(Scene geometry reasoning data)
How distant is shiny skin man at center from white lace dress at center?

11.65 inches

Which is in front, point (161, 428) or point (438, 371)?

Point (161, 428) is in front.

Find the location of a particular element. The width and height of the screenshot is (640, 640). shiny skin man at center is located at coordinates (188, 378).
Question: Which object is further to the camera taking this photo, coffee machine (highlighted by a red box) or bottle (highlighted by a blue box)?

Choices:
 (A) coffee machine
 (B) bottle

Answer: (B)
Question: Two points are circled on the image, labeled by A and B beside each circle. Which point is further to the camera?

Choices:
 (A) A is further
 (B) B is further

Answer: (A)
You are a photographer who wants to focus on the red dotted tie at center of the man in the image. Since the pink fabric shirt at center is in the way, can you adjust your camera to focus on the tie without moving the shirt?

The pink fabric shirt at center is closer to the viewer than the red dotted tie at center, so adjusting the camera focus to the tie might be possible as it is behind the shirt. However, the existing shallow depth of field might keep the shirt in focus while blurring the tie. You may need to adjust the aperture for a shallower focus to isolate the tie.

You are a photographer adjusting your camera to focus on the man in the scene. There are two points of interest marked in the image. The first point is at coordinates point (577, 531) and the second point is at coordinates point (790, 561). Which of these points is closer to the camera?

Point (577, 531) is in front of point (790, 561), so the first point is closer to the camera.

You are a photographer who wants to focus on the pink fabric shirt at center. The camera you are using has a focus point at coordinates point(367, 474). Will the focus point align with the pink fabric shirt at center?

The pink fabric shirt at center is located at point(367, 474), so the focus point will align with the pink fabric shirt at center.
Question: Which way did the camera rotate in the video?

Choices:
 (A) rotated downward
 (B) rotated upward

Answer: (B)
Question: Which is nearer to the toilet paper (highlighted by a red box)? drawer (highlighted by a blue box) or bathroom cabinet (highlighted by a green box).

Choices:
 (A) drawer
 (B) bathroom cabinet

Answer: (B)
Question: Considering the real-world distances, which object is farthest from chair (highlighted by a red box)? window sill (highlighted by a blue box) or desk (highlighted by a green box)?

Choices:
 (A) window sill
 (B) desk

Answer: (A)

==

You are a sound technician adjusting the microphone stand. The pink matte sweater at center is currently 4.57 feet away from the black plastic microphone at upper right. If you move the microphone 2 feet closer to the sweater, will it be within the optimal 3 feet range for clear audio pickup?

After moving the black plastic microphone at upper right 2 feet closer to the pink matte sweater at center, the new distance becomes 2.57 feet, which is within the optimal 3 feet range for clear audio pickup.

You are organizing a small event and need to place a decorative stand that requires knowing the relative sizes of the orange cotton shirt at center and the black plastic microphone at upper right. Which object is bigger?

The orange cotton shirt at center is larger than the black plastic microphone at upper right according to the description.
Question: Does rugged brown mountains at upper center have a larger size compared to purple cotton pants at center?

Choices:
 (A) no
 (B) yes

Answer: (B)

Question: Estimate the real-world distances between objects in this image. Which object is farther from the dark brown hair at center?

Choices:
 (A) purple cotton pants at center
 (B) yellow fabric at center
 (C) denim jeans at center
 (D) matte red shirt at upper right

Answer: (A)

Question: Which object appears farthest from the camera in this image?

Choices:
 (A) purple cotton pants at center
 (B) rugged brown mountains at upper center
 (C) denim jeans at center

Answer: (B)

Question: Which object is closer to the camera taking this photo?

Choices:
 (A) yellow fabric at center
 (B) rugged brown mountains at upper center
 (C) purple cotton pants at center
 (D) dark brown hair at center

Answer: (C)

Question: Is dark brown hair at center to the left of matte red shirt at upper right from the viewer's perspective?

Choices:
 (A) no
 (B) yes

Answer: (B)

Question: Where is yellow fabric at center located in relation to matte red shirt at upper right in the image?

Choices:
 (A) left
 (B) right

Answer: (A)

Your assignment – Copy the lines of the data above, starting at the line that contains "Question: Which object appears" and ending at the line that contains "Question: Which object is closer", with both of those lines included.

Answer –
Question: Which object appears farthest from the camera in this image?

Choices:
 (A) purple cotton pants at center
 (B) rugged brown mountains at upper center
 (C) denim jeans at center

Answer: (B)

Question: Which object is closer to the camera taking this photo?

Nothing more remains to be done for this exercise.